EXERCISE — Can you copy out, word for word, the items starting at the line that contains "brown rectangle: moved 2 px right" and ending at the line that contains "gray hexagon: moved 2 px down", including both of those lines but leaving out the pictures?

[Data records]
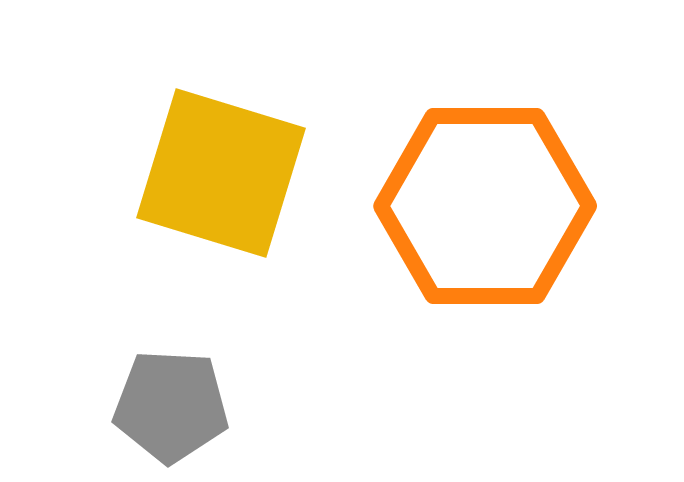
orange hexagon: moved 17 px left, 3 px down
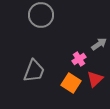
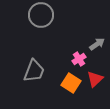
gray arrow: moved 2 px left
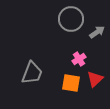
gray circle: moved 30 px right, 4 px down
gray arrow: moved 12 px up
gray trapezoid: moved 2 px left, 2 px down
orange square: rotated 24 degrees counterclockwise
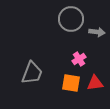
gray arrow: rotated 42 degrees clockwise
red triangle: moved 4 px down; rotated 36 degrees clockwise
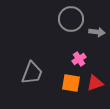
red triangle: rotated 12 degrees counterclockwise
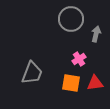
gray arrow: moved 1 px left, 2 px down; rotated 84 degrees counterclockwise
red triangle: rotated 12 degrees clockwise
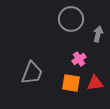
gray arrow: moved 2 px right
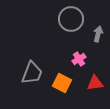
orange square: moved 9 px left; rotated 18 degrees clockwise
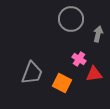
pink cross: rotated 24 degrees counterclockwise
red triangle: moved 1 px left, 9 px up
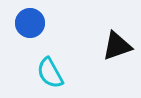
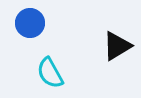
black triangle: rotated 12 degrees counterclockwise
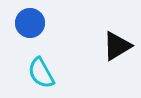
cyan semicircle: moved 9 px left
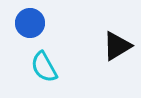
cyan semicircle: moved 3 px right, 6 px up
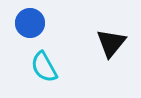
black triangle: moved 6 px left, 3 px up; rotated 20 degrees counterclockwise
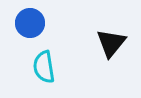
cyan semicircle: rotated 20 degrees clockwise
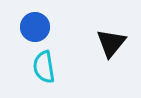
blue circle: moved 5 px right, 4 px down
==
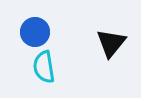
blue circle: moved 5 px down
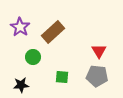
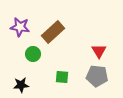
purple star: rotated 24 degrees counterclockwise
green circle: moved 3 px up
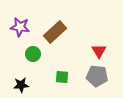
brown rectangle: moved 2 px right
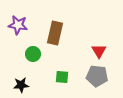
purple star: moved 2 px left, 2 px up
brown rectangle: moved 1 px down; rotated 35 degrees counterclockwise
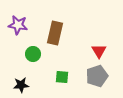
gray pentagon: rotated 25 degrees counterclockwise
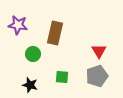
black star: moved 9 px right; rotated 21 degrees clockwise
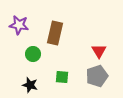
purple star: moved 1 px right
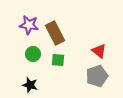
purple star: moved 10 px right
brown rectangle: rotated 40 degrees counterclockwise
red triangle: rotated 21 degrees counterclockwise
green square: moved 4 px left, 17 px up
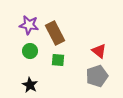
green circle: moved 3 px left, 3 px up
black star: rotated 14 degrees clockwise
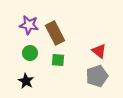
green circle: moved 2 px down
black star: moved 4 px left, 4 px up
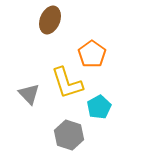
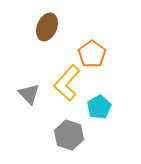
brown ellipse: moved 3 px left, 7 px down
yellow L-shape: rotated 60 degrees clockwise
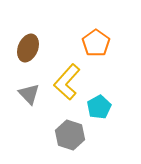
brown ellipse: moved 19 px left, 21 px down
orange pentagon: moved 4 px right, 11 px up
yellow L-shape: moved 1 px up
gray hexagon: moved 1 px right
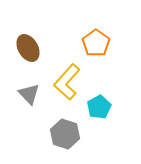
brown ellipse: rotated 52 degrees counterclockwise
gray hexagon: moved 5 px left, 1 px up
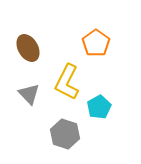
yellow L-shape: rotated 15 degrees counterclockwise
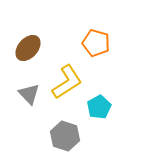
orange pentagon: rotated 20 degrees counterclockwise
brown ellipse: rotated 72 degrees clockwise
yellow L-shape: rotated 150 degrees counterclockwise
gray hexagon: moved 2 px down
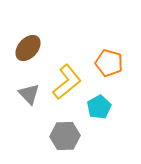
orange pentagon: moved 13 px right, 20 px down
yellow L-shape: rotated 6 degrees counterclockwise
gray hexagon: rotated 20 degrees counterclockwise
--
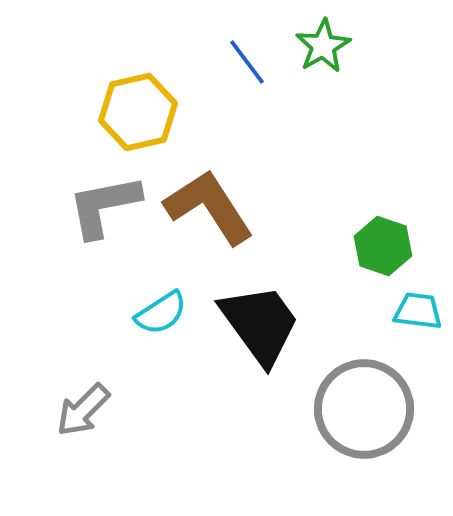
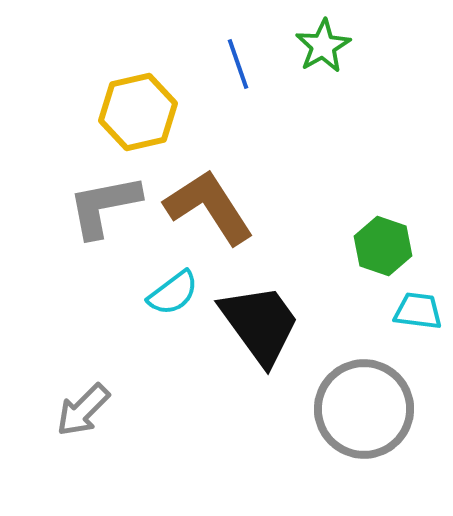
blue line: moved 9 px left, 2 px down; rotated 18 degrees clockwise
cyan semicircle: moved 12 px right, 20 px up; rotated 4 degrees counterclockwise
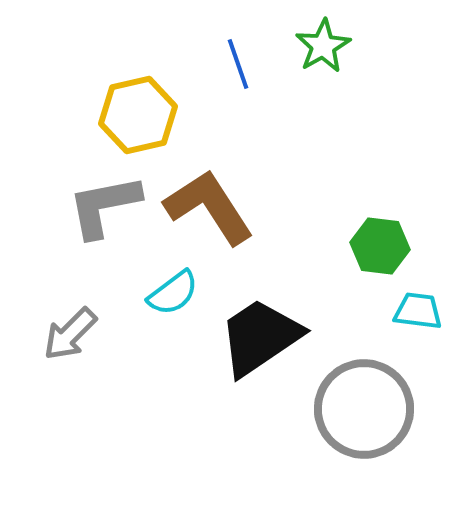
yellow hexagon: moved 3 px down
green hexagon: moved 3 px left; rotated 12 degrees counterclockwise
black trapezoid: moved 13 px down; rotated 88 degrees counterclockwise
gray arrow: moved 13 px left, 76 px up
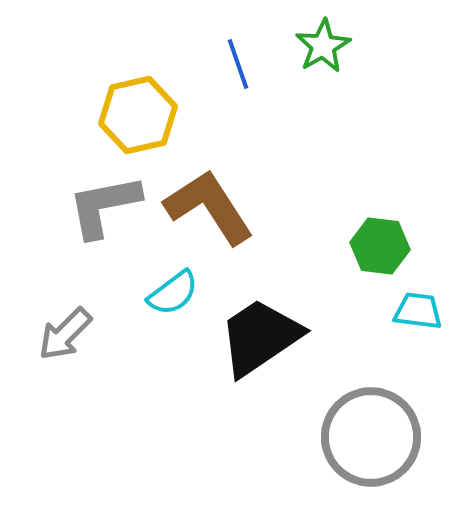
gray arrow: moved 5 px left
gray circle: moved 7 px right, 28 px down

ANSWER BELOW —
brown rectangle: moved 2 px right
purple star: moved 2 px left, 2 px up
brown rectangle: moved 1 px down; rotated 35 degrees counterclockwise
gray pentagon: rotated 25 degrees counterclockwise
black star: moved 9 px right; rotated 21 degrees clockwise
purple star: moved 1 px right
purple star: moved 10 px right
brown rectangle: rotated 40 degrees counterclockwise
red triangle: rotated 21 degrees counterclockwise
green square: moved 4 px left, 17 px up
green circle: moved 3 px left, 3 px up
black star: rotated 14 degrees clockwise
green circle: moved 2 px down
black star: moved 4 px left, 4 px up
brown ellipse: moved 3 px left, 7 px down
yellow L-shape: rotated 60 degrees clockwise
brown ellipse: moved 19 px left, 21 px down
orange pentagon: moved 4 px right, 11 px up
yellow L-shape: moved 1 px up
gray hexagon: moved 1 px right
brown ellipse: rotated 52 degrees counterclockwise
gray hexagon: moved 5 px left, 1 px up
yellow L-shape: rotated 15 degrees counterclockwise
orange pentagon: rotated 20 degrees counterclockwise
brown ellipse: rotated 72 degrees clockwise
yellow L-shape: rotated 150 degrees counterclockwise
gray hexagon: moved 2 px down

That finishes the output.